Nothing but the images is to be left out of your exact copy of the entries.

• • • • • • •

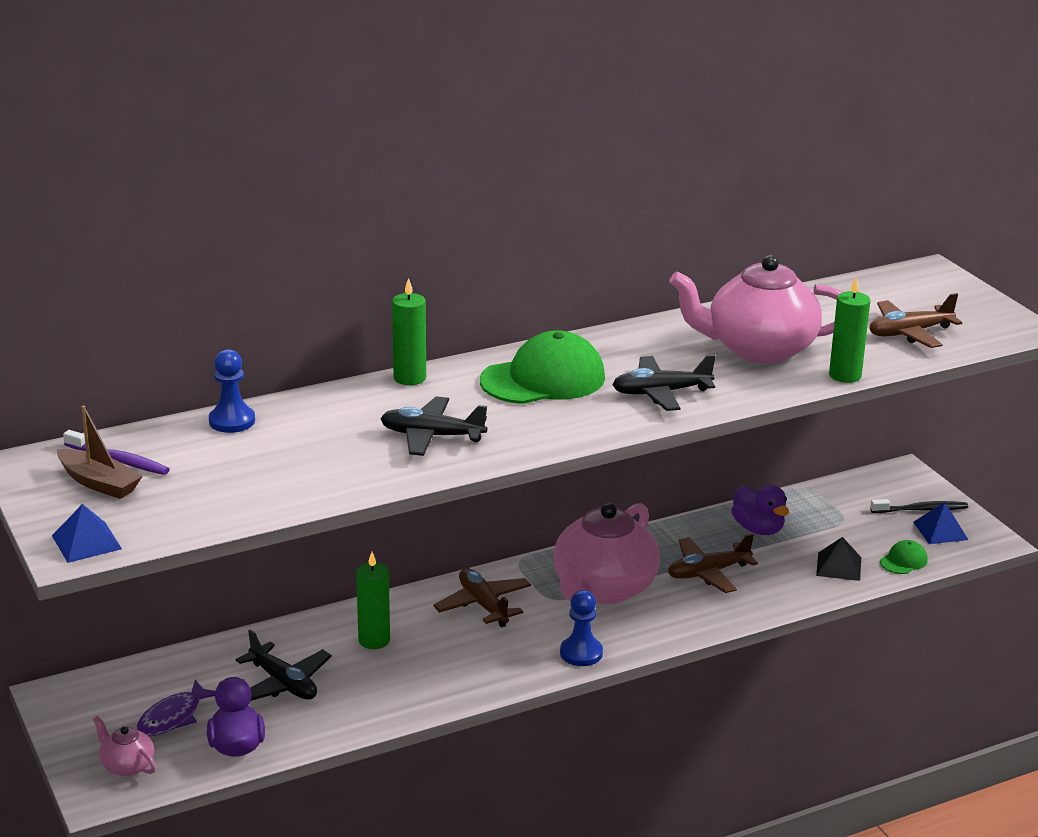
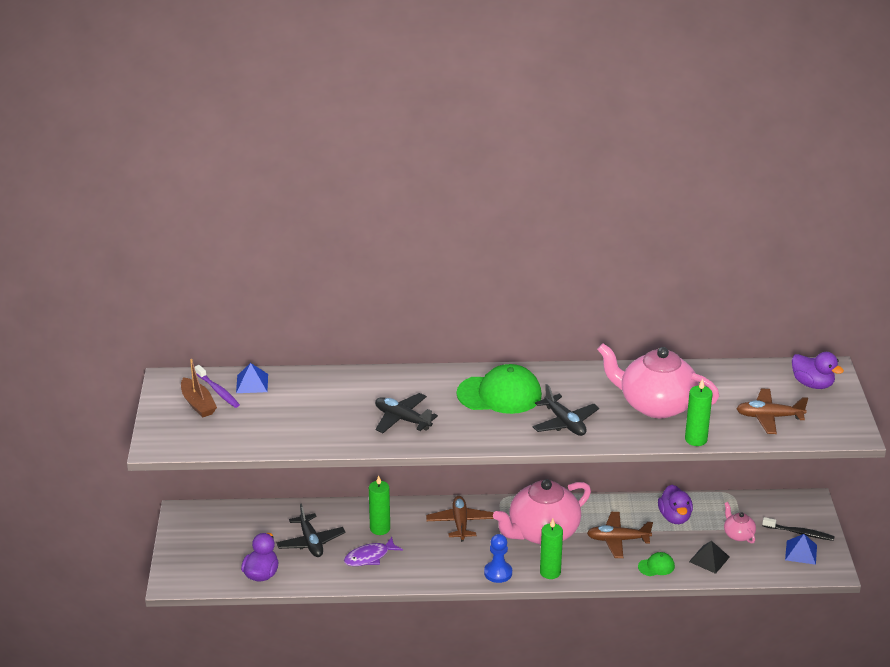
camera: 25 degrees right, 5 degrees up
(86, 542) = (168, 441): blue pyramid -> blue pyramid (252, 383)
(127, 766) = (196, 568): pink teapot -> pink teapot (738, 534)
(173, 717) = (237, 546): purple fish -> purple fish (369, 557)
(232, 421) = (296, 379): blue pawn -> none
(409, 378) = (419, 373): green candle -> green candle (550, 572)
(660, 393) = (565, 423): black plane -> black plane turned 135 degrees counterclockwise
(903, 561) = (757, 567): green cap -> green cap (656, 566)
(926, 289) = (812, 384): none -> purple duck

• • • • • • •

## [Reply to the exercise]
camera: 25 degrees right, 5 degrees up
(86, 542) = (168, 441): blue pyramid -> blue pyramid (252, 383)
(127, 766) = (196, 568): pink teapot -> pink teapot (738, 534)
(173, 717) = (237, 546): purple fish -> purple fish (369, 557)
(232, 421) = (296, 379): blue pawn -> none
(409, 378) = (419, 373): green candle -> green candle (550, 572)
(660, 393) = (565, 423): black plane -> black plane turned 135 degrees counterclockwise
(903, 561) = (757, 567): green cap -> green cap (656, 566)
(926, 289) = (812, 384): none -> purple duck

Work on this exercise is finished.